> **Problem to work on**
Below are the records; copy exactly the stretch from the line containing "(214, 436) = (343, 596): turquoise" through the line containing "(155, 292) = (221, 388): yellow shoe -> none", both ends included, and nothing else.

> **Data records**
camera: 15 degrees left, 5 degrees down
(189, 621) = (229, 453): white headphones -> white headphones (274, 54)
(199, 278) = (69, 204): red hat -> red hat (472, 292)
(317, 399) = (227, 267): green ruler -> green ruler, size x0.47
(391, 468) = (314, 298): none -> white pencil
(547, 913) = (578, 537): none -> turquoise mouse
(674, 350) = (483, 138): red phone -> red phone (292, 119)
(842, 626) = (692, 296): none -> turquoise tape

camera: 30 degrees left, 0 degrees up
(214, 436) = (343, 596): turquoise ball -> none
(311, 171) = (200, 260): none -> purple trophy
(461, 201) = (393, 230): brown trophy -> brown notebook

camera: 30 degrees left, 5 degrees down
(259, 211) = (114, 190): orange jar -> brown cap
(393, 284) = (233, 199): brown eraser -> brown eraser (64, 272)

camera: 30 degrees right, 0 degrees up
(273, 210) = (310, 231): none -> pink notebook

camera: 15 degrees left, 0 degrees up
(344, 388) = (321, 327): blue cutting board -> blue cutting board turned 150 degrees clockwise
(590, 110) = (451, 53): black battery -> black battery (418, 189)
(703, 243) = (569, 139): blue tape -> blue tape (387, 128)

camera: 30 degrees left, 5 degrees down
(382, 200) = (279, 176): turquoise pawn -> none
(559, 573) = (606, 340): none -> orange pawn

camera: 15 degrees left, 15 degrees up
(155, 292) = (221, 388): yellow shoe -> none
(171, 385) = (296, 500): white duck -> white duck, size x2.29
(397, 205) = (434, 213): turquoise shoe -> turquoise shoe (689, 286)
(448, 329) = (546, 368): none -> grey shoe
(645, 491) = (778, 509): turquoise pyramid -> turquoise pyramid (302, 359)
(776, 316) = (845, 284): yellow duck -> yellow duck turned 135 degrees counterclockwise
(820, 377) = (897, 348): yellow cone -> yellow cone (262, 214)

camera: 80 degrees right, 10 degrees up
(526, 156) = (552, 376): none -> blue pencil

> **Solution to the exercise**
(214, 436) = (343, 596): turquoise ball -> none
(311, 171) = (200, 260): none -> purple trophy
(461, 201) = (393, 230): brown trophy -> brown notebook

camera: 30 degrees left, 5 degrees down
(259, 211) = (114, 190): orange jar -> brown cap
(393, 284) = (233, 199): brown eraser -> brown eraser (64, 272)

camera: 30 degrees right, 0 degrees up
(273, 210) = (310, 231): none -> pink notebook

camera: 15 degrees left, 0 degrees up
(344, 388) = (321, 327): blue cutting board -> blue cutting board turned 150 degrees clockwise
(590, 110) = (451, 53): black battery -> black battery (418, 189)
(703, 243) = (569, 139): blue tape -> blue tape (387, 128)

camera: 30 degrees left, 5 degrees down
(382, 200) = (279, 176): turquoise pawn -> none
(559, 573) = (606, 340): none -> orange pawn

camera: 15 degrees left, 15 degrees up
(155, 292) = (221, 388): yellow shoe -> none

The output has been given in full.